- _Problem statement_:
Every line containing the string "brush" should be returned from the records.
Records shown Block Start
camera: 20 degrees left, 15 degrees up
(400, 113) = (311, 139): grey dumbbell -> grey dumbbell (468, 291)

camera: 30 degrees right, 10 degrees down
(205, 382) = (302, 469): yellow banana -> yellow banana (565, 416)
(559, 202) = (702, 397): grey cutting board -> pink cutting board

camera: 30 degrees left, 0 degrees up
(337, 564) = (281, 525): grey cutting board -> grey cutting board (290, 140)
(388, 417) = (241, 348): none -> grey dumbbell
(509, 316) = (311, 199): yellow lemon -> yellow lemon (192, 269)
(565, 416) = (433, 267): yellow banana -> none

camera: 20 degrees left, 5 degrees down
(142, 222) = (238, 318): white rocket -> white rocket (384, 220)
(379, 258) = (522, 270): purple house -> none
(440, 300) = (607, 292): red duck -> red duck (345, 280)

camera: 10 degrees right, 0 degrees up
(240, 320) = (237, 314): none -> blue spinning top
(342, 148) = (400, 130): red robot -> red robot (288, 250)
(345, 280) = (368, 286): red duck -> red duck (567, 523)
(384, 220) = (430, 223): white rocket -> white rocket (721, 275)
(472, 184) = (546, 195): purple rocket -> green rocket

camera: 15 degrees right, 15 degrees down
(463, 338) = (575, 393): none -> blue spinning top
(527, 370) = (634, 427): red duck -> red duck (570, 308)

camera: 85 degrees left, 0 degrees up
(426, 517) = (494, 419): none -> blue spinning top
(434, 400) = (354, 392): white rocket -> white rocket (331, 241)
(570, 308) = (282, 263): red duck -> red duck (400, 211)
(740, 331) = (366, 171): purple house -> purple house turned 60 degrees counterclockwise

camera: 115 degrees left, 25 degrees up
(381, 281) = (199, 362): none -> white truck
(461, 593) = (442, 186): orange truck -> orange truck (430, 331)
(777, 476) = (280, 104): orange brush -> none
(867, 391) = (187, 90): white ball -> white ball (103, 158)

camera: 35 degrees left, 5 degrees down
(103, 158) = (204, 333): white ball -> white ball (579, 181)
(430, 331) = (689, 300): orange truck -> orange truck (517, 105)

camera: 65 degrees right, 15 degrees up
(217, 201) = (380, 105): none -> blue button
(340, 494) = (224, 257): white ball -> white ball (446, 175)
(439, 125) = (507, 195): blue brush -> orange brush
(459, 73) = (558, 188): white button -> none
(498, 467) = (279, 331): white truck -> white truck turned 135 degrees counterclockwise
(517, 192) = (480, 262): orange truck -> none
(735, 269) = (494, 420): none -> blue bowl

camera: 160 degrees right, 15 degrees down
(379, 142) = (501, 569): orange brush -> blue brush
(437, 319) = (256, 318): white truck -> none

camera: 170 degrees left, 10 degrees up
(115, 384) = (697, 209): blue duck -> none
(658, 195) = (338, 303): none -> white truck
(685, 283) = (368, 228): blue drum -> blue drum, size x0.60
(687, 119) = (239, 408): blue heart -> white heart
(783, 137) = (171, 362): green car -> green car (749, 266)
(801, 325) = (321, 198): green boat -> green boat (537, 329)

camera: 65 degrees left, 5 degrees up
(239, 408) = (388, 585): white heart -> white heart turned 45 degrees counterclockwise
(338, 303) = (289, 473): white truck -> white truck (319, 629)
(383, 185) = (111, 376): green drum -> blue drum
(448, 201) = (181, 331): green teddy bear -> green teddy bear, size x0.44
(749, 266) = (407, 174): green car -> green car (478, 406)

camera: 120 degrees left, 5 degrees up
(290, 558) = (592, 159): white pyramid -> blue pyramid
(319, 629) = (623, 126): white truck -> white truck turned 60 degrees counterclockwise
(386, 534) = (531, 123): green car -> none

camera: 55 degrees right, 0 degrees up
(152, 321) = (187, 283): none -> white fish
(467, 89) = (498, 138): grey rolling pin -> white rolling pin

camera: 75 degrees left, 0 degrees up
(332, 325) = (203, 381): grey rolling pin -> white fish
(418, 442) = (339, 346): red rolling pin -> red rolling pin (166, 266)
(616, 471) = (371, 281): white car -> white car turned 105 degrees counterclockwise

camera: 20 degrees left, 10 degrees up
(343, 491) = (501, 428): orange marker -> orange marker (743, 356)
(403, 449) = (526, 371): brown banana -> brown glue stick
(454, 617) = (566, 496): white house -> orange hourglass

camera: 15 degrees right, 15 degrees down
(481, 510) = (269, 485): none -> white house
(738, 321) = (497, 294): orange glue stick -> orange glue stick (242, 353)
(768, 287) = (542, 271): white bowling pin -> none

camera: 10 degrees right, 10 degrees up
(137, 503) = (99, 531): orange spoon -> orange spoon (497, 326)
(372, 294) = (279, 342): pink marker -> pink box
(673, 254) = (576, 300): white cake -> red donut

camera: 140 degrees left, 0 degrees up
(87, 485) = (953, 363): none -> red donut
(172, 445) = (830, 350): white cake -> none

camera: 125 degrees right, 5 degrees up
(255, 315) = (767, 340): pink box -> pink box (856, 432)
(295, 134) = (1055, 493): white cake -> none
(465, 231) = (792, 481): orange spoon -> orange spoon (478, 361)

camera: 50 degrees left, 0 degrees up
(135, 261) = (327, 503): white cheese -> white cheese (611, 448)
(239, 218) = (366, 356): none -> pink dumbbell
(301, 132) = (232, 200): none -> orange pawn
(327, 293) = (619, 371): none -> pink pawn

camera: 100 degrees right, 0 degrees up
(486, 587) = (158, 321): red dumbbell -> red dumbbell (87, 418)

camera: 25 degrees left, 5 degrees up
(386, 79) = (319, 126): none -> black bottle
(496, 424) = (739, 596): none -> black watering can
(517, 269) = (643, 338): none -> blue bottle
Records shown Block End
- _Written solution_:
(777, 476) = (280, 104): orange brush -> none
(439, 125) = (507, 195): blue brush -> orange brush
(379, 142) = (501, 569): orange brush -> blue brush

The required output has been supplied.